**What is needed**
Using the data beneath this instruction, retype only the lines from the one that contains "scarlet AA battery" down to the one that contains "green AA battery", both included, exactly as they appear.

[Dataset items]
= = =
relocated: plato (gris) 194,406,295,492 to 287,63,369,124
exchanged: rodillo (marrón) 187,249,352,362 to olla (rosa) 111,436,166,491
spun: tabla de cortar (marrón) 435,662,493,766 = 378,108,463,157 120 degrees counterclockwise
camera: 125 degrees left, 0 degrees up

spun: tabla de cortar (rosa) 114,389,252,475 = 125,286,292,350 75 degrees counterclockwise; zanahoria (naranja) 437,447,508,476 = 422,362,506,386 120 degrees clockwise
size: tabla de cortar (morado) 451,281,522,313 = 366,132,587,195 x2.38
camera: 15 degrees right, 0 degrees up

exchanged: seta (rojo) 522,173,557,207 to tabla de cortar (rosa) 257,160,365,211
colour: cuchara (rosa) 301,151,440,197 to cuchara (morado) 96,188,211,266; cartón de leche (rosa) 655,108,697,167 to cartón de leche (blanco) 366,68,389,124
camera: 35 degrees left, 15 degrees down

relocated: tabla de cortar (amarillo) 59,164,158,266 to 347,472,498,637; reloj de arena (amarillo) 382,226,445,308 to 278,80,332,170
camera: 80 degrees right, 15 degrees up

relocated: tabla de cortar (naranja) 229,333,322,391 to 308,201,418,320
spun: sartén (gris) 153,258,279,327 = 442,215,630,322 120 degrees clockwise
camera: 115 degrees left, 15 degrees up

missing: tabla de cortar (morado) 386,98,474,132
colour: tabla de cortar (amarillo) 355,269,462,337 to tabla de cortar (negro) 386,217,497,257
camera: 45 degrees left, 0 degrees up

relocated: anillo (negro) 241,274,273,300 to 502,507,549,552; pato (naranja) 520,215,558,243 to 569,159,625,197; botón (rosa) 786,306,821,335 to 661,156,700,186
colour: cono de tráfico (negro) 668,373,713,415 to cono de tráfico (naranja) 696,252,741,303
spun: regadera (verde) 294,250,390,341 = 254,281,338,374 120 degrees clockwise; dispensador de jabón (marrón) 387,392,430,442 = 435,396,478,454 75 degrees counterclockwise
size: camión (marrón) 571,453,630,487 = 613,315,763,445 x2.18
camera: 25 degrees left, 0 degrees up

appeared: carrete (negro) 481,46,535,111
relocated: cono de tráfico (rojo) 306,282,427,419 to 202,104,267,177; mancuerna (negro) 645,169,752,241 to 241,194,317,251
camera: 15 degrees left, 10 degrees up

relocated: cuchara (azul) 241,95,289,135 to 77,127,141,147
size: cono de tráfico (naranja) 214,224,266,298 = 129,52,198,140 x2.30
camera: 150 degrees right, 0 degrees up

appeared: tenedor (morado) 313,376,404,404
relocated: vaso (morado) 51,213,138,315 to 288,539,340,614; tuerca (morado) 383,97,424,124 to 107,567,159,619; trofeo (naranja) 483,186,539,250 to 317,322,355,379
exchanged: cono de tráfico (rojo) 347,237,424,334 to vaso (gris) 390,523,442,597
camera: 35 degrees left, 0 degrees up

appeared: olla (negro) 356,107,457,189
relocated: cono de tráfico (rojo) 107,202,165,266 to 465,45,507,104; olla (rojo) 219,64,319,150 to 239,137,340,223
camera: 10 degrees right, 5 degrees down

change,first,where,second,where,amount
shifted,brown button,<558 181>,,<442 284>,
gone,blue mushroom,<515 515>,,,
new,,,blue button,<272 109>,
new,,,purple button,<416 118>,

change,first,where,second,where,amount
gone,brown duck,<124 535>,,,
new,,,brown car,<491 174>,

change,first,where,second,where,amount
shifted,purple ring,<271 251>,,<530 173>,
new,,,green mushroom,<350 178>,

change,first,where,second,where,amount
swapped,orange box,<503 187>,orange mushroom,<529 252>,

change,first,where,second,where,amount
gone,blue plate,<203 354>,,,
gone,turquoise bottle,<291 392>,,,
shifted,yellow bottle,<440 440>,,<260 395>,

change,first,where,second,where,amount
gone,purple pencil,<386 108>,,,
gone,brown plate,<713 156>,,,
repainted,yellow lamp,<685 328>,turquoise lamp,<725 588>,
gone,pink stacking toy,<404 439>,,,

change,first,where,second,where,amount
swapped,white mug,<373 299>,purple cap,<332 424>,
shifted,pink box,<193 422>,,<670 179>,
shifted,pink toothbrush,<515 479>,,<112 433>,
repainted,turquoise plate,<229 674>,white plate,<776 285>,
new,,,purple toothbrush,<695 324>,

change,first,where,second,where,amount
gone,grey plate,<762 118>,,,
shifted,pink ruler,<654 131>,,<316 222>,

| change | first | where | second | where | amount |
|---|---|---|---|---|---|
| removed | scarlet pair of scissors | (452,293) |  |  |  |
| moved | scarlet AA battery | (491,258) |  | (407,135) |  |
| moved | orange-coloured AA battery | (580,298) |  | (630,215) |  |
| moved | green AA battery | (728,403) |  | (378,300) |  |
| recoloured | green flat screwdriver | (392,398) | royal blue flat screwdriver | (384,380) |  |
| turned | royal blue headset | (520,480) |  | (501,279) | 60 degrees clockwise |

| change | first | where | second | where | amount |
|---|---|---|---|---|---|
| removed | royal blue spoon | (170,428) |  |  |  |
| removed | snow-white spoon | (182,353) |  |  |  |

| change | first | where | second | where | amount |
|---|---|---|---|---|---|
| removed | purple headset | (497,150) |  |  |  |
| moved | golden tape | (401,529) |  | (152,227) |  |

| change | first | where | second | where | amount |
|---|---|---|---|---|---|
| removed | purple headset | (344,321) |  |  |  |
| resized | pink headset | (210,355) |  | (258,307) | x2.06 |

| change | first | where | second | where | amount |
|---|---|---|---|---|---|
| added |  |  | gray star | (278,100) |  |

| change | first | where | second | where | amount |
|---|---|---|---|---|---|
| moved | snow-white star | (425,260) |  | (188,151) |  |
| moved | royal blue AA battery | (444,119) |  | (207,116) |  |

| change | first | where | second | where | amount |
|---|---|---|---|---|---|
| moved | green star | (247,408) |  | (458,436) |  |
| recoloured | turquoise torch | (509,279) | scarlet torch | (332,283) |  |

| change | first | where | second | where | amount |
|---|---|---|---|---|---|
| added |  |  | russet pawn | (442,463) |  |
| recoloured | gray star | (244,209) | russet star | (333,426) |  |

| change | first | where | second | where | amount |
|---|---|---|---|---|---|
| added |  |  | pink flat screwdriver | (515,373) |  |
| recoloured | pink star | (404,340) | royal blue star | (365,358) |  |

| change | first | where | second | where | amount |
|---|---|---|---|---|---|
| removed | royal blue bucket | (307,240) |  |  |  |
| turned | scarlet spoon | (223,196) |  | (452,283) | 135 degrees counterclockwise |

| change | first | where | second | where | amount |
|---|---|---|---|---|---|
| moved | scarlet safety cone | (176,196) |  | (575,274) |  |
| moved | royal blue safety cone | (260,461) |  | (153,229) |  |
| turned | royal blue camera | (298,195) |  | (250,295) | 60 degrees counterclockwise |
= = =
**Your response**
| moved | scarlet AA battery | (491,258) |  | (407,135) |  |
| moved | orange-coloured AA battery | (580,298) |  | (630,215) |  |
| moved | green AA battery | (728,403) |  | (378,300) |  |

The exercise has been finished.